**Exercise requirements**
Recast each line of the material below as one string in a JSON list, omitting blank lines and the picture.

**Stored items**
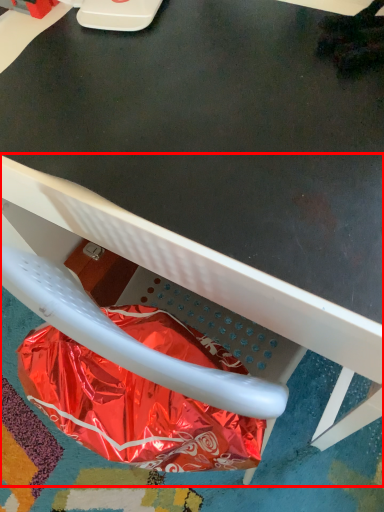
Question: In this image, where is chair (annotated by the red box) located relative to paper bag?

Choices:
 (A) left
 (B) right

Answer: (B)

**Result below**
[
  "Question: In this image, where is chair (annotated by the red box) located relative to paper bag?",
  "Choices:",
  " (A) left",
  " (B) right",
  "Answer: (B)"
]